» **ABOUT THIS TASK**:
Copy nothing from the entries below except the lines from the one containing "crimson_mouse <820 378>" through the one containing "green_door_key <501 339> => nothing", and copy those exactly.

##### EXTRACTED INFORMATION

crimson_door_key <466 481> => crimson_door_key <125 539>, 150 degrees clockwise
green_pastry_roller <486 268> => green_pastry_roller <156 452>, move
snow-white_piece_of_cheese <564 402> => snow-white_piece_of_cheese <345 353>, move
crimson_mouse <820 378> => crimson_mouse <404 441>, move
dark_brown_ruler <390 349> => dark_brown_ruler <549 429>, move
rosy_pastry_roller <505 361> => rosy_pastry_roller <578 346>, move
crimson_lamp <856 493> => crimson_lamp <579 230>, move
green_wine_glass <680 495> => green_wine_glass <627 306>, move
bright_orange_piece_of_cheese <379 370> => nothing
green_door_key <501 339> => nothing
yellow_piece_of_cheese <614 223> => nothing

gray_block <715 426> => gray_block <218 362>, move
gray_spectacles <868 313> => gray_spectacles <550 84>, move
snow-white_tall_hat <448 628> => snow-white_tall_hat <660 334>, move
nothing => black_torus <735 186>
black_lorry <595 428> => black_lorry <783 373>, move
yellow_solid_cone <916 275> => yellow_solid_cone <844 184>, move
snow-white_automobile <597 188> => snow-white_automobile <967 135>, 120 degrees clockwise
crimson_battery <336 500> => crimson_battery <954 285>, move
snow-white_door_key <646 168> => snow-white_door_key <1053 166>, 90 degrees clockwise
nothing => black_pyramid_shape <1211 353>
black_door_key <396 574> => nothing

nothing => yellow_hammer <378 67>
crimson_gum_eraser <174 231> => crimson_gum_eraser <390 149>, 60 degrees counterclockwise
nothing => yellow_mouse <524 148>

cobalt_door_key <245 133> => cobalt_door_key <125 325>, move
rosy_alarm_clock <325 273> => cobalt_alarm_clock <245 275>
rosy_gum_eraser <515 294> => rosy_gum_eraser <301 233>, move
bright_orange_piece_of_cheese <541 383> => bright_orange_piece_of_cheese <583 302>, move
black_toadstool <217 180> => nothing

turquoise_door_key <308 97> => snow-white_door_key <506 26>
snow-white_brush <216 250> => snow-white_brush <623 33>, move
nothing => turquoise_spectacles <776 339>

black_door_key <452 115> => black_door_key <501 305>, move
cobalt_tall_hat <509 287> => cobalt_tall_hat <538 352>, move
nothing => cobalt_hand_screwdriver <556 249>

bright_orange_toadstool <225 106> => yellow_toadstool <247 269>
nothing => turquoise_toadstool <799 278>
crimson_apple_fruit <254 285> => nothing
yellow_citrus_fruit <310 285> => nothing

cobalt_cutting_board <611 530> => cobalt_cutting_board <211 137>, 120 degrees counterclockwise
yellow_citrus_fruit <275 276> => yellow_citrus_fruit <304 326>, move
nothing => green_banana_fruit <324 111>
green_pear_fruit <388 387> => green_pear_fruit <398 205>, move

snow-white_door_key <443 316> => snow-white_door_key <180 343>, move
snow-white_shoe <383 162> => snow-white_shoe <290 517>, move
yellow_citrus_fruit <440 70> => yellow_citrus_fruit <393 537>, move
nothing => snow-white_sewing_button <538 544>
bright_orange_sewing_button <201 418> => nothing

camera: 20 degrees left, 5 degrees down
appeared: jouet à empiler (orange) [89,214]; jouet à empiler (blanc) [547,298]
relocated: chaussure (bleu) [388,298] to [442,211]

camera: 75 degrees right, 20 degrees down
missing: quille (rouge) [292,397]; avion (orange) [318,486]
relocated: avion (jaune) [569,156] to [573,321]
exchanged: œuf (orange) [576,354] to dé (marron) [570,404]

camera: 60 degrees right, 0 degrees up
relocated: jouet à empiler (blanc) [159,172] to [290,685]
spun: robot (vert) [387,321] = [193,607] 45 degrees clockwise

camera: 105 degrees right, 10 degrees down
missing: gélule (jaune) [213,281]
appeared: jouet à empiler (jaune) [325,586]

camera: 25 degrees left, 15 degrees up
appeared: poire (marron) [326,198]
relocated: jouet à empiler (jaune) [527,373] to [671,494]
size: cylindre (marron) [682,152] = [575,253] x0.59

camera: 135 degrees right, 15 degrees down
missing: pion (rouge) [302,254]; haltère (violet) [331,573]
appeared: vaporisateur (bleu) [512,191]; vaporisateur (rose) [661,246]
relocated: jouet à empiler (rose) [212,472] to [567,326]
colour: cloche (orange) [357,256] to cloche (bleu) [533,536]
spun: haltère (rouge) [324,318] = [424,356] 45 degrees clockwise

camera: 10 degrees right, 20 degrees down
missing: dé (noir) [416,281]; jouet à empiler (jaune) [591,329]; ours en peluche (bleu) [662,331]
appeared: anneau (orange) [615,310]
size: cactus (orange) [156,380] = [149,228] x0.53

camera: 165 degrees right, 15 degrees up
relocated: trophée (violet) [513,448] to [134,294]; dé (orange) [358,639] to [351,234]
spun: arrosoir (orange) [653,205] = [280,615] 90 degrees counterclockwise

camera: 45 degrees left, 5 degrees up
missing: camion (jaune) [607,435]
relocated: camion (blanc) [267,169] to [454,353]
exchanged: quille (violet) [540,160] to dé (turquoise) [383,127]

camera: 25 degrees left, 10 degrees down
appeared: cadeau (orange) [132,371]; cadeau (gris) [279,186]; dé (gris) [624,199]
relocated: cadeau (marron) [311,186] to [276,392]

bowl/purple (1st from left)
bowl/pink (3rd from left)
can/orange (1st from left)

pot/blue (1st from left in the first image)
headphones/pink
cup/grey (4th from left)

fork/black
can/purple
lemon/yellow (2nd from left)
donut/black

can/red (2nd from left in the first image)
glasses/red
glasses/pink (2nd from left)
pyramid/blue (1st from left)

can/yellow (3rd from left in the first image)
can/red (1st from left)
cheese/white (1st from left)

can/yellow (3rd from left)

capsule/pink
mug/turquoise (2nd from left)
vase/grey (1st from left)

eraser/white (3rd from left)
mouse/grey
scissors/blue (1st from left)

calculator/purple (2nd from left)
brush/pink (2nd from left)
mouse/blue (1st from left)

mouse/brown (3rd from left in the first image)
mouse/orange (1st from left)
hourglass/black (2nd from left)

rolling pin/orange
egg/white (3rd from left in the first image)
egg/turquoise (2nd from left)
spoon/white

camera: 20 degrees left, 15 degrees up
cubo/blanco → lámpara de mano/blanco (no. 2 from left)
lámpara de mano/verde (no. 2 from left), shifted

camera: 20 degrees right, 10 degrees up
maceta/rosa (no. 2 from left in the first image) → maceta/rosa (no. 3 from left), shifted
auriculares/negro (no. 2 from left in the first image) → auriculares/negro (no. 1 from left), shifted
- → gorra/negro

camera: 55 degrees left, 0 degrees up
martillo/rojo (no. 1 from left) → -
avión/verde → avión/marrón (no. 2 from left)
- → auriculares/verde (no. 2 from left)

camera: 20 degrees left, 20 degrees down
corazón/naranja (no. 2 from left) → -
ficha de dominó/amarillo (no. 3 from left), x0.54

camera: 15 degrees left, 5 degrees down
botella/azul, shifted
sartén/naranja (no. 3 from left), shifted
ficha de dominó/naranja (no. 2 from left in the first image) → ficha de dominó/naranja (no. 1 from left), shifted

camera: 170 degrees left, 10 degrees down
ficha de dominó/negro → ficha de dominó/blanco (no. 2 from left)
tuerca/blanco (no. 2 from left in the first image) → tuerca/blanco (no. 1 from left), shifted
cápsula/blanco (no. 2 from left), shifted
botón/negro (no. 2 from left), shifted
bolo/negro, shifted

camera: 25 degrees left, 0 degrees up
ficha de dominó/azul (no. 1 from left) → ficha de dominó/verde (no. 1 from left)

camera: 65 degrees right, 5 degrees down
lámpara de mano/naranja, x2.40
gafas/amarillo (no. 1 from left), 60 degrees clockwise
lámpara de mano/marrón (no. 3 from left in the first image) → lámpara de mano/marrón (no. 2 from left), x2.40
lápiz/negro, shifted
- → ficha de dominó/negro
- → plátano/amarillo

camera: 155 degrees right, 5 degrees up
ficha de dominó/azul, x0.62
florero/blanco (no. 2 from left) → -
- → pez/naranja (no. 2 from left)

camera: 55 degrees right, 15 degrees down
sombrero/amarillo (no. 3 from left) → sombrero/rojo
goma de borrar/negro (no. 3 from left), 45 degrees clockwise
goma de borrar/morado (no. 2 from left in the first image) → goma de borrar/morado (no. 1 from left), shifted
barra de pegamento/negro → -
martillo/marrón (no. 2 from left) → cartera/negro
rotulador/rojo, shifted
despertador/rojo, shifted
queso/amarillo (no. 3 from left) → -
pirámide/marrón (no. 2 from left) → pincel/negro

##########

» **RESPONSE AREA**:
crimson_mouse <820 378> => crimson_mouse <404 441>, move
dark_brown_ruler <390 349> => dark_brown_ruler <549 429>, move
rosy_pastry_roller <505 361> => rosy_pastry_roller <578 346>, move
crimson_lamp <856 493> => crimson_lamp <579 230>, move
green_wine_glass <680 495> => green_wine_glass <627 306>, move
bright_orange_piece_of_cheese <379 370> => nothing
green_door_key <501 339> => nothing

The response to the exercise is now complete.